== Your assignment ==
Lines from the one with "yellow soap dispenser: 1 -> 5" through the end of the listing below are to be retyped exactly.

== Recorded information ==
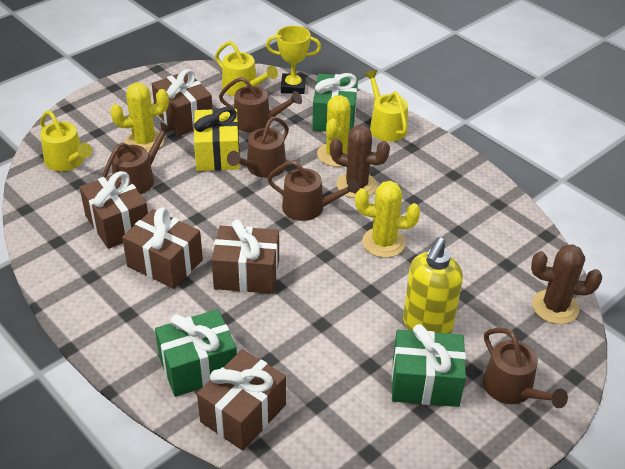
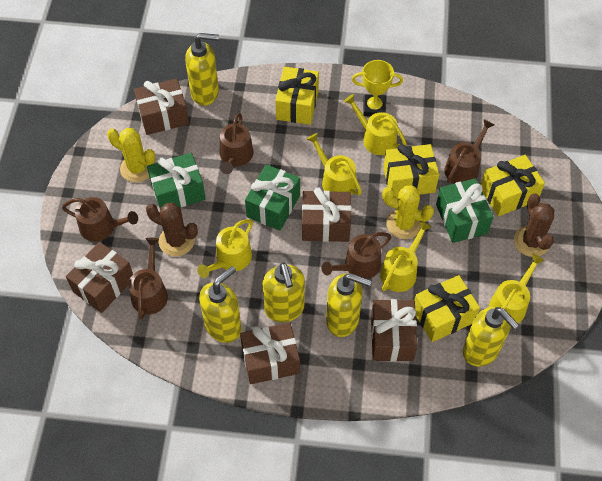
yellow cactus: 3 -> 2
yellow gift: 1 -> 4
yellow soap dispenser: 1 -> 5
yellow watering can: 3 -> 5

== Finished task ==
yellow soap dispenser: 1 -> 5
yellow watering can: 3 -> 5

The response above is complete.